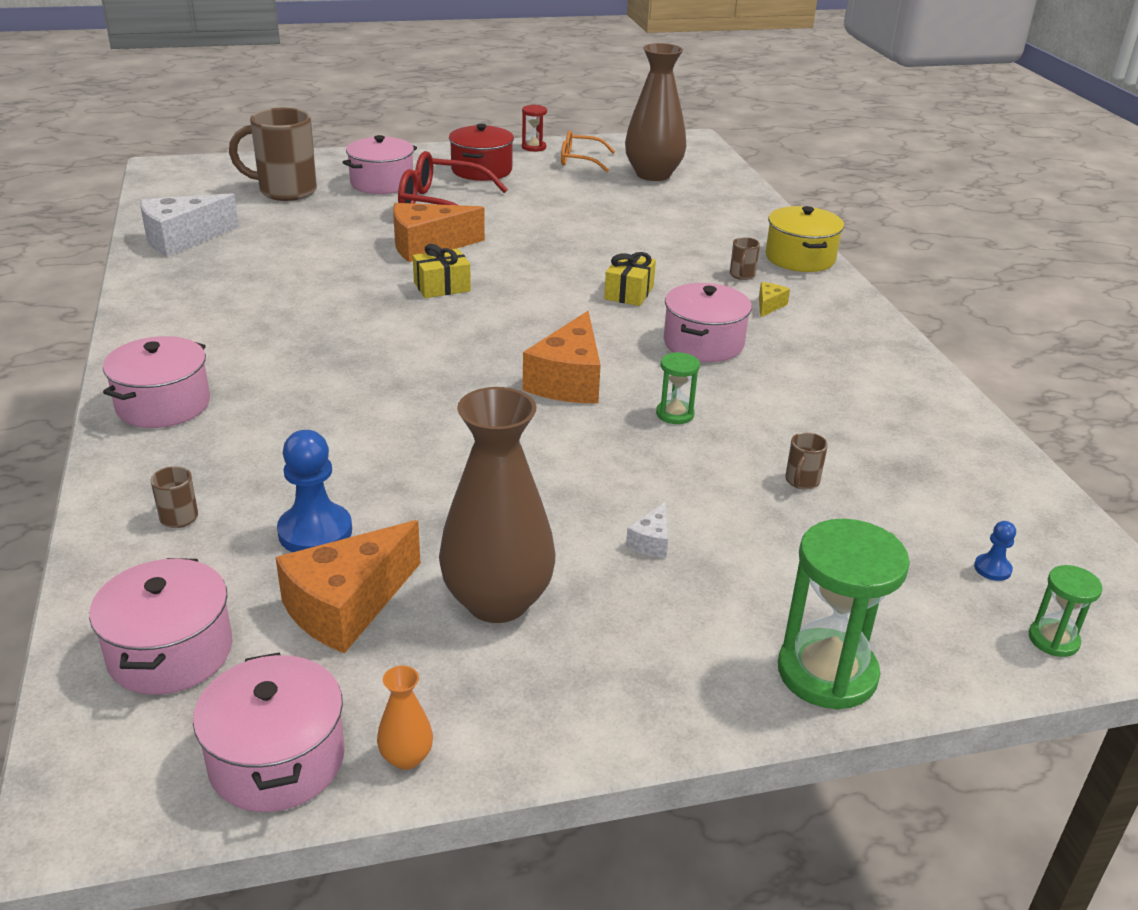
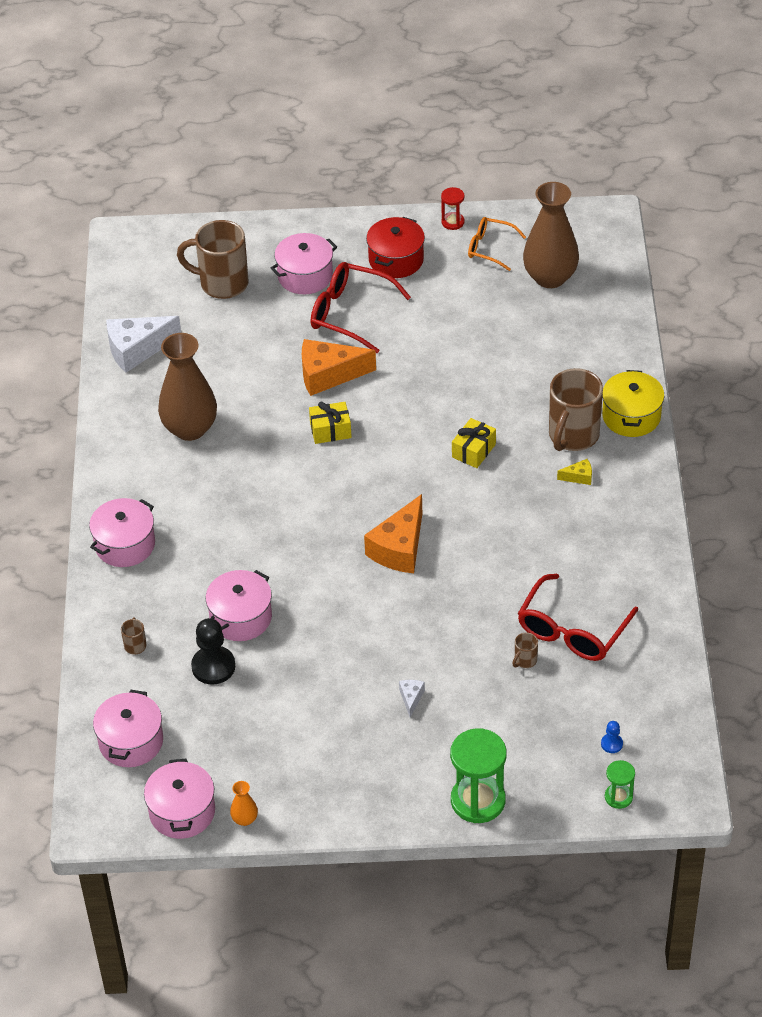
camera: 15 degrees right, 15 degrees up
orange cheese [275,520,421,653] -> none
blue pawn [277,430,352,552] -> black pawn [191,618,235,685]
brown vase [439,387,556,623] -> brown vase moved to [158,333,217,441]
white cheese [626,502,668,558] -> white cheese turned 150 degrees clockwise [399,680,425,717]
green hourglass [656,352,700,424] -> none
pink pot [664,283,752,362] -> pink pot moved to [206,570,272,641]
brown mug [730,237,760,280] -> brown mug [549,368,603,451], size x2.42
yellow cheese [759,282,790,317] -> yellow cheese turned 45 degrees clockwise [557,459,592,485]
none -> red glasses [518,573,638,661]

**Description of the task:** Return the listing above in full and unaltered. Keep the pictures out.

**Result for this exercise:**
camera: 15 degrees right, 15 degrees up
orange cheese [275,520,421,653] -> none
blue pawn [277,430,352,552] -> black pawn [191,618,235,685]
brown vase [439,387,556,623] -> brown vase moved to [158,333,217,441]
white cheese [626,502,668,558] -> white cheese turned 150 degrees clockwise [399,680,425,717]
green hourglass [656,352,700,424] -> none
pink pot [664,283,752,362] -> pink pot moved to [206,570,272,641]
brown mug [730,237,760,280] -> brown mug [549,368,603,451], size x2.42
yellow cheese [759,282,790,317] -> yellow cheese turned 45 degrees clockwise [557,459,592,485]
none -> red glasses [518,573,638,661]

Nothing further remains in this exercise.